> _Problem_
Send back the data below exactly. Drop every picture.

§

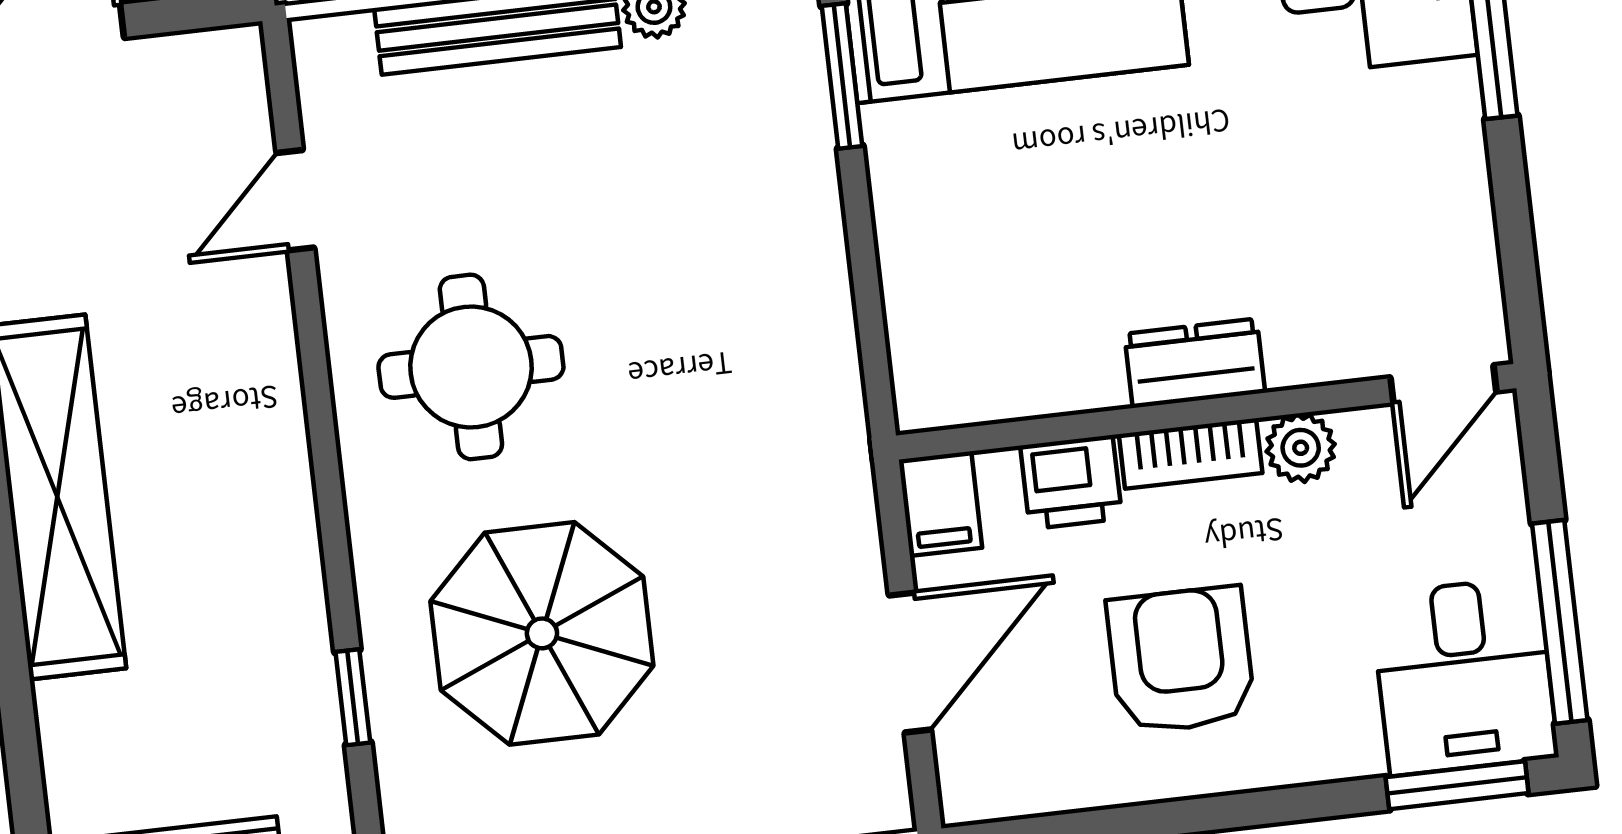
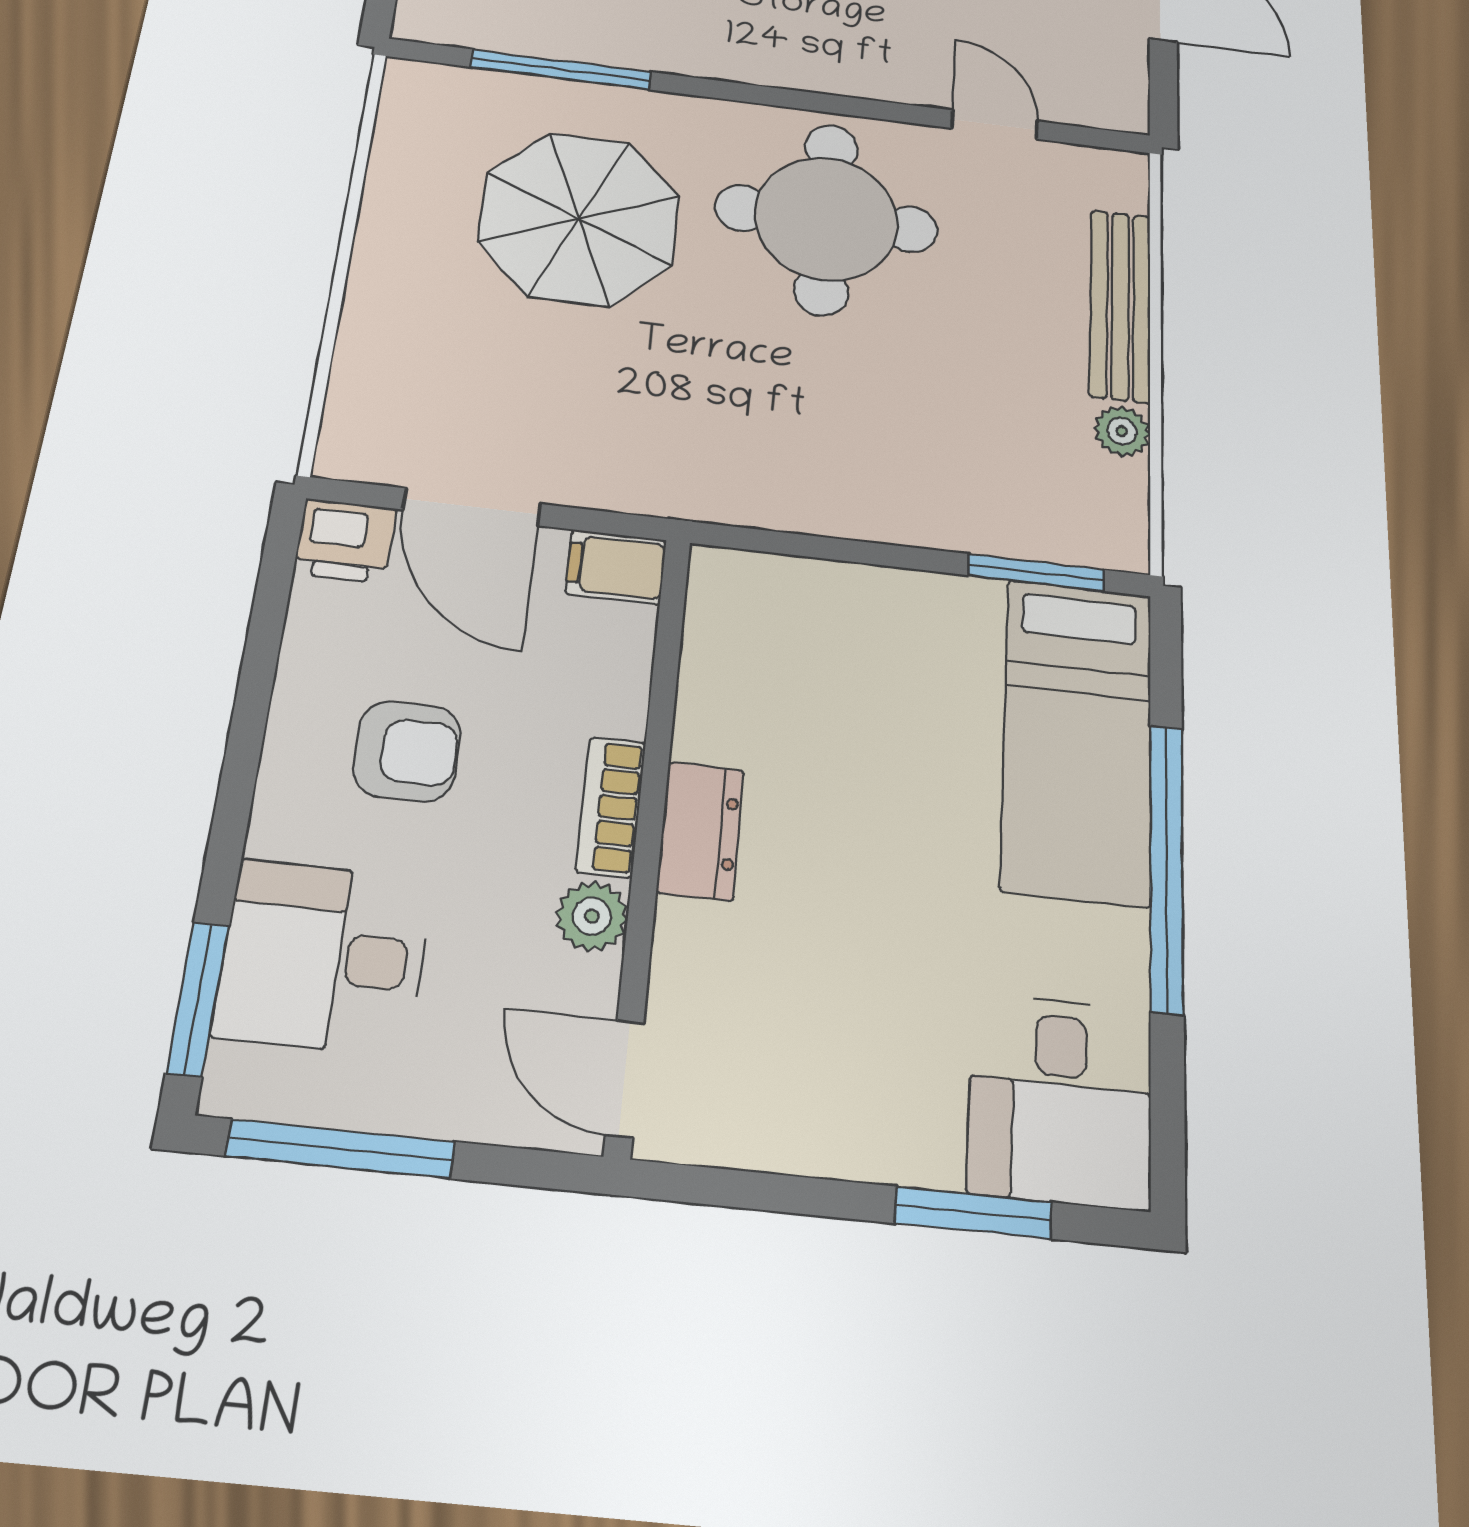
round table: (471, 367) -> (826, 219), width x1.36, depth x1.36
printer: (1071, 482) -> (345, 541), moved, turned -90
armchair: (1181, 660) -> (407, 751), width x0.72, depth x0.72
desk: (1464, 676) -> (323, 957), moved
window: (353, 697) -> (561, 69), width x2.17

§

> _Your response_
round table: (471, 367) -> (826, 219), width x1.36, depth x1.36
printer: (1071, 482) -> (345, 541), moved, turned -90
armchair: (1181, 660) -> (407, 751), width x0.72, depth x0.72
desk: (1464, 676) -> (323, 957), moved
window: (353, 697) -> (561, 69), width x2.17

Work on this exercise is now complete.